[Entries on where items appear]
----------

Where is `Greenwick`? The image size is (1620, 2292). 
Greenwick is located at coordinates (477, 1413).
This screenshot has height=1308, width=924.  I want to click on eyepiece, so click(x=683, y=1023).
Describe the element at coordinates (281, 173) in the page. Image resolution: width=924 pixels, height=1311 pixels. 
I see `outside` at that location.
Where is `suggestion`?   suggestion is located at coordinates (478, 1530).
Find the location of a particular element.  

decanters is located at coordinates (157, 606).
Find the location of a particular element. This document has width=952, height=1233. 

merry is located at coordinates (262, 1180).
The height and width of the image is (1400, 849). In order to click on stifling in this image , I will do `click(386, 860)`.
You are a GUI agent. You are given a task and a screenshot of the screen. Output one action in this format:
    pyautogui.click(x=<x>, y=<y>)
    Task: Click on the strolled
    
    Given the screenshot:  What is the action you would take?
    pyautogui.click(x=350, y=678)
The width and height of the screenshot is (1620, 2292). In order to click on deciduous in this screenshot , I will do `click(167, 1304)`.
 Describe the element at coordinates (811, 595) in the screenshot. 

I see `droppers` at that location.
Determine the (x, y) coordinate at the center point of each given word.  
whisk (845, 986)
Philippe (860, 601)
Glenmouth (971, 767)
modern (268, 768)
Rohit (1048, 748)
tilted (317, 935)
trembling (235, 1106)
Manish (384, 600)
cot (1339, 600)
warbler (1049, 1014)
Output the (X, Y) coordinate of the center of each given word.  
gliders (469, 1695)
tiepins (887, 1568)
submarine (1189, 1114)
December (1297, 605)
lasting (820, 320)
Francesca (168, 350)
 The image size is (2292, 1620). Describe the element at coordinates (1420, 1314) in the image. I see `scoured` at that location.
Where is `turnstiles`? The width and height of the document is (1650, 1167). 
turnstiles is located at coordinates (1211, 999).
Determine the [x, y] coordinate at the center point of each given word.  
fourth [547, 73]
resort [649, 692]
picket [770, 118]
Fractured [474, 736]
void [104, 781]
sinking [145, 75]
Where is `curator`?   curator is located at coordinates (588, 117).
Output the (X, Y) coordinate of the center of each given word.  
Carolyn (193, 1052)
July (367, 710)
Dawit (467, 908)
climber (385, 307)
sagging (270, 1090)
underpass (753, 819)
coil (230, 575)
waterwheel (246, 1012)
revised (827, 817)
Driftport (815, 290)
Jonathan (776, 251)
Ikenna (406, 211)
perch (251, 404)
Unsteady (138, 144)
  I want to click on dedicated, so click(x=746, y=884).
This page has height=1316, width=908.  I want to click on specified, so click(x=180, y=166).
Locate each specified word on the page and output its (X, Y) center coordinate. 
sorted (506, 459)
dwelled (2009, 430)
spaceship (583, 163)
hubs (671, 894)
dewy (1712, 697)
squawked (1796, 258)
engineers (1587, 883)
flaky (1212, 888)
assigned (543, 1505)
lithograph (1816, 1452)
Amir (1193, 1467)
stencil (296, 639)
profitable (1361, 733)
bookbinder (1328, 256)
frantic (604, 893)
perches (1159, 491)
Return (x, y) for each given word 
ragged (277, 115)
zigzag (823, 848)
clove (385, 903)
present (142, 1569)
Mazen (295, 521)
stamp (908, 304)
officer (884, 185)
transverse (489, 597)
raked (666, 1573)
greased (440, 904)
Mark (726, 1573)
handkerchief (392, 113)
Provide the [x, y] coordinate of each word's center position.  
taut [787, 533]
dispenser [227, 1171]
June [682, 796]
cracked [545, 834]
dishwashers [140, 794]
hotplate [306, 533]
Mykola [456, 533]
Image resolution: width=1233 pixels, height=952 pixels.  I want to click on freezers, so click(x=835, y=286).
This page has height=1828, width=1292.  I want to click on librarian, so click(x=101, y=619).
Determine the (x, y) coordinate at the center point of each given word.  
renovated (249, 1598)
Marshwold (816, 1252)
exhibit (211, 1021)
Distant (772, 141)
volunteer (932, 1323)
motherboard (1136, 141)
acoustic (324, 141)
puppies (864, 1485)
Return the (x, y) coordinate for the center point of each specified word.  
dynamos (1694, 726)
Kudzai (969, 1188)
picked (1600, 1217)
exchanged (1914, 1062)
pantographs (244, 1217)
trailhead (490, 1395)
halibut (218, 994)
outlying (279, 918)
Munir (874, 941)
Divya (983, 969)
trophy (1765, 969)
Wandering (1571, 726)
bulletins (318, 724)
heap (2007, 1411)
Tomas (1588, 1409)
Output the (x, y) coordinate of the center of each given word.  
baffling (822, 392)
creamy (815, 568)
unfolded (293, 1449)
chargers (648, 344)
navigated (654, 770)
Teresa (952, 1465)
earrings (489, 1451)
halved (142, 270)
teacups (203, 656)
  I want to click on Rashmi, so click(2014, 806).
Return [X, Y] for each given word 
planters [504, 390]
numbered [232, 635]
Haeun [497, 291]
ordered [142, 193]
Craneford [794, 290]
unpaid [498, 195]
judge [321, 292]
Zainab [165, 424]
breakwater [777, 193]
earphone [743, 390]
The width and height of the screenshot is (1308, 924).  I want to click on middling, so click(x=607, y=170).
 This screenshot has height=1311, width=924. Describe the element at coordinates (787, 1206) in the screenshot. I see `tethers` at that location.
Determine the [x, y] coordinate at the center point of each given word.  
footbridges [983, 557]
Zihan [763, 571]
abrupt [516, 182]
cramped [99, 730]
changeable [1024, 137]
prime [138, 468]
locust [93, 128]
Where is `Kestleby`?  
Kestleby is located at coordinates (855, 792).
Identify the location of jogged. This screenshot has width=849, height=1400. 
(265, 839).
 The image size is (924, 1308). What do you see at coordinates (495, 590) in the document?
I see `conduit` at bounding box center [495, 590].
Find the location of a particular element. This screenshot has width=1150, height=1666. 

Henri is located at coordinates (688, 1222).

----------

Write out, word for word, the entries starting at the beginning of the entries and ending at the line that contains "The height and", with both ends included.

Where is `Greenwick`? The image size is (1620, 2292). 
Greenwick is located at coordinates (477, 1413).
This screenshot has height=1308, width=924.  I want to click on eyepiece, so click(x=683, y=1023).
Describe the element at coordinates (281, 173) in the page. Image resolution: width=924 pixels, height=1311 pixels. 
I see `outside` at that location.
Where is `suggestion`?   suggestion is located at coordinates (478, 1530).
Find the location of a particular element.  

decanters is located at coordinates (157, 606).
Find the location of a particular element. This document has width=952, height=1233. 

merry is located at coordinates (262, 1180).
The height and width of the image is (1400, 849). In order to click on stifling in this image , I will do `click(386, 860)`.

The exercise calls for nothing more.